-- Study material --
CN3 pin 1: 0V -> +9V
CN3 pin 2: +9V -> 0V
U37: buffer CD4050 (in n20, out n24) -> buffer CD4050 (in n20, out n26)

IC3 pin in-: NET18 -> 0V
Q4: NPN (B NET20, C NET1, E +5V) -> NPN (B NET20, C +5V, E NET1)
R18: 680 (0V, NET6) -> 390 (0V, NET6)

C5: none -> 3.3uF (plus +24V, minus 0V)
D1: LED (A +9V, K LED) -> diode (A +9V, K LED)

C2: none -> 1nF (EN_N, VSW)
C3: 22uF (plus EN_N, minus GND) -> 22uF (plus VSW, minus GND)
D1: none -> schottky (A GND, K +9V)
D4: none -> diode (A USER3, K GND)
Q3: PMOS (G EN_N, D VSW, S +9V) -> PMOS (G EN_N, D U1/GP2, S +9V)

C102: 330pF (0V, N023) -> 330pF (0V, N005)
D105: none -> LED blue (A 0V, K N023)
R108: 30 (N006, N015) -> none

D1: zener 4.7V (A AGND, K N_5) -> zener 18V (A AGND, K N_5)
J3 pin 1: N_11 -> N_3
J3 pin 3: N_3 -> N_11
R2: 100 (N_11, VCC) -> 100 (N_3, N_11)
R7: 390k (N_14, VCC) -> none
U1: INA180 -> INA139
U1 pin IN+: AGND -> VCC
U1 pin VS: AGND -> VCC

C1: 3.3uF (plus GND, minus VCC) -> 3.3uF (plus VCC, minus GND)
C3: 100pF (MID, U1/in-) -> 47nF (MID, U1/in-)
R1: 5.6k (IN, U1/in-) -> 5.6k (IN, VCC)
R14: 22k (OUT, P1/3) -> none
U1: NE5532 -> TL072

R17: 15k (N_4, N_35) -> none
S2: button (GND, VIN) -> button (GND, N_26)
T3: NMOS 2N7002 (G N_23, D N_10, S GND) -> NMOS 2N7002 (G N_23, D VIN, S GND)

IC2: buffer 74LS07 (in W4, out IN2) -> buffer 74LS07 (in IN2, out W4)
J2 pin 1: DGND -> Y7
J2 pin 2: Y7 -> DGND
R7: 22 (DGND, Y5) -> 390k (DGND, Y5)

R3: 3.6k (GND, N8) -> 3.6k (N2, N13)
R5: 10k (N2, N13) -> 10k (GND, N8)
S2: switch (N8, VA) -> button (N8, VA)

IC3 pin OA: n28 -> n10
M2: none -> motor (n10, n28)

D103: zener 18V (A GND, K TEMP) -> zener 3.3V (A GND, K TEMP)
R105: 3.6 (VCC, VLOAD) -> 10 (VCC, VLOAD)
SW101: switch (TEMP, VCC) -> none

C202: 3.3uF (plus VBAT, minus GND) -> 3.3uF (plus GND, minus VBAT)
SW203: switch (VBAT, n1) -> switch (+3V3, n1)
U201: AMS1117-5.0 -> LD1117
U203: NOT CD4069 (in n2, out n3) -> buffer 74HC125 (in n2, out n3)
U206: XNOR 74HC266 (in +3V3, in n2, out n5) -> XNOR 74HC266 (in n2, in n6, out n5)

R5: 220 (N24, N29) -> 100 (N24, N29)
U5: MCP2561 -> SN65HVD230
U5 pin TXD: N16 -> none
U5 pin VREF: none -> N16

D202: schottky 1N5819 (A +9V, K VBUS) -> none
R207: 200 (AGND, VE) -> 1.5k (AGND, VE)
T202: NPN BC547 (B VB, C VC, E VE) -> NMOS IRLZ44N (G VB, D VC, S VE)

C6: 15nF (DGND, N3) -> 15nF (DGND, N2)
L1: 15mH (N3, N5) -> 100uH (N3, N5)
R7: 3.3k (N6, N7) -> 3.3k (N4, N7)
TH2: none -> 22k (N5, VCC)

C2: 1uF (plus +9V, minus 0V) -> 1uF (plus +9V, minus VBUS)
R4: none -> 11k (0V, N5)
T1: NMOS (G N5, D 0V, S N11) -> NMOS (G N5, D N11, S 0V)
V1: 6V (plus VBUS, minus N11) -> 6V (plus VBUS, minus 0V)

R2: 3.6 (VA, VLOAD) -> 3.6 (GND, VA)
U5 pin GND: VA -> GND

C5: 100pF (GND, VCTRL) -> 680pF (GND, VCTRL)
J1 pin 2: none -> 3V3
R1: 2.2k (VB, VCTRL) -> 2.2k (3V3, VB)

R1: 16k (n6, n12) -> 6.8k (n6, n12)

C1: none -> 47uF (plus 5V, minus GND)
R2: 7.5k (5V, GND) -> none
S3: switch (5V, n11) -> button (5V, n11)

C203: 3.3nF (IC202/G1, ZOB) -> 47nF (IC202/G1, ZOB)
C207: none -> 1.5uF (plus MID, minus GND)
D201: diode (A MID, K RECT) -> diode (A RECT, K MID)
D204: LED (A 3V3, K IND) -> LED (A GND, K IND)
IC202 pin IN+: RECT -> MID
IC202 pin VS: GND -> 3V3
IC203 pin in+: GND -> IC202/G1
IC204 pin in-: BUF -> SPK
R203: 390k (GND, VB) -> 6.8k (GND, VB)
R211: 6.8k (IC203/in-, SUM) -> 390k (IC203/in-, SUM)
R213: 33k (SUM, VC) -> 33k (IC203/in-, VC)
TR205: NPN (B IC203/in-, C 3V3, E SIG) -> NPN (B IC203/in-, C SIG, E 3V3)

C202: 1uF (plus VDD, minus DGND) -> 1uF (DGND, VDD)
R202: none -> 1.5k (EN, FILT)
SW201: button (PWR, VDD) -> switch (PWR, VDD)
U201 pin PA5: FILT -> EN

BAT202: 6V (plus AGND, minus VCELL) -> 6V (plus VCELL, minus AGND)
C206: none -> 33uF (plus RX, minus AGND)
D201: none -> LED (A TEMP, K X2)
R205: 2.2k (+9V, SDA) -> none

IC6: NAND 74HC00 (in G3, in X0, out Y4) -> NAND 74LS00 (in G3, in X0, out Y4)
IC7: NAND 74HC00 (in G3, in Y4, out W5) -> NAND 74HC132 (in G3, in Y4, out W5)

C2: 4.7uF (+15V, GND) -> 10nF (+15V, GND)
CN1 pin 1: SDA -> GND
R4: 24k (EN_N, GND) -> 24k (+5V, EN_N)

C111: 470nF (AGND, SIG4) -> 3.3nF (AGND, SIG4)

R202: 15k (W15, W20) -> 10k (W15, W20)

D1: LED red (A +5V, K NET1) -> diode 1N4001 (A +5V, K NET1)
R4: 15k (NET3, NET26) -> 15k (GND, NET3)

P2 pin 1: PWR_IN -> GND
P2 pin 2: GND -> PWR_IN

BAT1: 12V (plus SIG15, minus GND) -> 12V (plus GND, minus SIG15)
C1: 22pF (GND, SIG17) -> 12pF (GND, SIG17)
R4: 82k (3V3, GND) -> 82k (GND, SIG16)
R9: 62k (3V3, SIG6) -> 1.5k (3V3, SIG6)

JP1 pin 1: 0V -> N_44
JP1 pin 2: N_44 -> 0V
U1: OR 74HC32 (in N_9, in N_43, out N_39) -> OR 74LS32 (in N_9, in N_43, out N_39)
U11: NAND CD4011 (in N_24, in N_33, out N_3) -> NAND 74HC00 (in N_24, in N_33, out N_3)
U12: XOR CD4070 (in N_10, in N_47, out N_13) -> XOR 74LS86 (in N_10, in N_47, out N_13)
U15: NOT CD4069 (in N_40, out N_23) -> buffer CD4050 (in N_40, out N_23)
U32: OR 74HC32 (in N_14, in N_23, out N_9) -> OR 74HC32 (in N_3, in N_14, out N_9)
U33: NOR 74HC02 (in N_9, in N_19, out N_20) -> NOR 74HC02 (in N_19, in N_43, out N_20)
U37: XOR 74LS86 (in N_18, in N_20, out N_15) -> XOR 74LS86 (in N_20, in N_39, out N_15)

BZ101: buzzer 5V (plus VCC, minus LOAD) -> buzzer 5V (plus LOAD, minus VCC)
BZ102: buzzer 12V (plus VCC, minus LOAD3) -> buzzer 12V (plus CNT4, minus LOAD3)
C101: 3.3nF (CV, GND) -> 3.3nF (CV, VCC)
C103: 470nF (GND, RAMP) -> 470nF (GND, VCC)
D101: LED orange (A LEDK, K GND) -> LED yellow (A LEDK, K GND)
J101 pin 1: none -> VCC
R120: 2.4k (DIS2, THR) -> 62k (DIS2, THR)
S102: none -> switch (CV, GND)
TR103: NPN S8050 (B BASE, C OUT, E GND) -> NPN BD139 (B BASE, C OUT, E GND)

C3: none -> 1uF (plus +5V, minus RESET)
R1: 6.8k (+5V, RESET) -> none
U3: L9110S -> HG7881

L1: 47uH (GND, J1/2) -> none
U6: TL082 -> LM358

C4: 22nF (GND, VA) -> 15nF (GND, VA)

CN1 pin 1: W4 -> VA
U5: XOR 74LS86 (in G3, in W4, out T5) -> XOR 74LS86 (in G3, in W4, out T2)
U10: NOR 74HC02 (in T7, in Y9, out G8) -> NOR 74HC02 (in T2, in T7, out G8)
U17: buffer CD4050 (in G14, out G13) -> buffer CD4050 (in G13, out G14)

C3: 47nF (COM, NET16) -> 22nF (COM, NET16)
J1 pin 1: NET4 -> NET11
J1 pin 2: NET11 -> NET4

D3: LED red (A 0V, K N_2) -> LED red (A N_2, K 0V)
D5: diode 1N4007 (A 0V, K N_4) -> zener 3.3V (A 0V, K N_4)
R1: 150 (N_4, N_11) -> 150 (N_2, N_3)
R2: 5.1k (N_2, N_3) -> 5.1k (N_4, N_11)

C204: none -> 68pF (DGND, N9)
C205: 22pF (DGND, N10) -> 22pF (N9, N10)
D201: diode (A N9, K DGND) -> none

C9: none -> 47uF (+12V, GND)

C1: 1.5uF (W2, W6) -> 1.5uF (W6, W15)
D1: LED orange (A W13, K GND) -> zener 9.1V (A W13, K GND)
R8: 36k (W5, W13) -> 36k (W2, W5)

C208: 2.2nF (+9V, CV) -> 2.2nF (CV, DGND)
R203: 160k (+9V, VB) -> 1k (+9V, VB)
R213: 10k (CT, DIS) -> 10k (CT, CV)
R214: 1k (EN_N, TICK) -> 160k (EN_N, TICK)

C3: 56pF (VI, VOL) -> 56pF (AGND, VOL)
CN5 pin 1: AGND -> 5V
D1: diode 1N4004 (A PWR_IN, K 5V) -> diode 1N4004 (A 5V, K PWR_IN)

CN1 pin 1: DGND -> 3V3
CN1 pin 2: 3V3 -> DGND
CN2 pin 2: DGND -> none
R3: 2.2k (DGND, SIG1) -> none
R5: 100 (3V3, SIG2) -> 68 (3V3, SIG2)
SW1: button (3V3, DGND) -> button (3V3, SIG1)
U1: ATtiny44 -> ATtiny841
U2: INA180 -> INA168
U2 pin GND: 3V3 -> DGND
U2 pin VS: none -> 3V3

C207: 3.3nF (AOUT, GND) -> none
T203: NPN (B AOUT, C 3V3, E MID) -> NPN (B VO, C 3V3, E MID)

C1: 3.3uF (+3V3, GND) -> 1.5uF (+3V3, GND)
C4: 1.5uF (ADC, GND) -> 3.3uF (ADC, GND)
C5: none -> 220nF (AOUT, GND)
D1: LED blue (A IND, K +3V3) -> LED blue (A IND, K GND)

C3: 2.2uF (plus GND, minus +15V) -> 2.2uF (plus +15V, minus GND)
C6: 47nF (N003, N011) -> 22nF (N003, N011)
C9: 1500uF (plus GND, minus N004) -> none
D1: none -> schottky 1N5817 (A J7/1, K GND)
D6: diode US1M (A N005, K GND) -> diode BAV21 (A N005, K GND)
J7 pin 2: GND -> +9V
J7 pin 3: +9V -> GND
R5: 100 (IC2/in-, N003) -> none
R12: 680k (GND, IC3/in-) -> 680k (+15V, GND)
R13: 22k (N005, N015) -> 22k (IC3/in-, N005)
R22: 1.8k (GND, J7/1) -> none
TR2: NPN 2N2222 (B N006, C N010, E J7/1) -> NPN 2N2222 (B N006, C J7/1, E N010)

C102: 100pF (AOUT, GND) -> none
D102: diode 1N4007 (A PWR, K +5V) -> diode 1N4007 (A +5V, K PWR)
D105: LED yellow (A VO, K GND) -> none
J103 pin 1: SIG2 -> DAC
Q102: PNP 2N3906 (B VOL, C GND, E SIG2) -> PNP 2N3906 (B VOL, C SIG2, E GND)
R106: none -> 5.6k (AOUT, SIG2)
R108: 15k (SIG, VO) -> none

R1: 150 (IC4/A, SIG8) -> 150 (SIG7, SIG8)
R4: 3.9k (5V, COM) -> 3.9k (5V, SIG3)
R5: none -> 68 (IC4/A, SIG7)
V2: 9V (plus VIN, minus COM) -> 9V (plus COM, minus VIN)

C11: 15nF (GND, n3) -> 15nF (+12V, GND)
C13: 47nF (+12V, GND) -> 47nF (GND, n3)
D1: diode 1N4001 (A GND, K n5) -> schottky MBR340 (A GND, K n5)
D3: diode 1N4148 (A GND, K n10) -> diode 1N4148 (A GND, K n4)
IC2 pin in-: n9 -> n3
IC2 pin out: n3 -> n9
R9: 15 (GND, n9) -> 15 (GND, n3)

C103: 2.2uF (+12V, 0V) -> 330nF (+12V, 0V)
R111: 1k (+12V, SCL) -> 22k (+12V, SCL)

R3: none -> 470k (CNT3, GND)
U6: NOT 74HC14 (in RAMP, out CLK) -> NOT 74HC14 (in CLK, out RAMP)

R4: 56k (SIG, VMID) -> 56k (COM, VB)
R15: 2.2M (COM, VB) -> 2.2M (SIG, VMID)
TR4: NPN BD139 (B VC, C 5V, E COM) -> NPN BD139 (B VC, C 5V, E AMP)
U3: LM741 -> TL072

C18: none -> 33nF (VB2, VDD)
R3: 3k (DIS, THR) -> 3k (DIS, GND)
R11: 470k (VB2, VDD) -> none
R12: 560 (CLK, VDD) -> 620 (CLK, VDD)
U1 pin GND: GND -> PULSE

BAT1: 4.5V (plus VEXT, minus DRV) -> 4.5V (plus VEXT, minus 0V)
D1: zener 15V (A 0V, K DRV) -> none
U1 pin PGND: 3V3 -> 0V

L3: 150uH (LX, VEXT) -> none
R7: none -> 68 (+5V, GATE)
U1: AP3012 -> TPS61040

-- What is required --
Across the records above, in how many lines does the string "switch" appear? Reply with the figure alone.

-- Output for this task --
6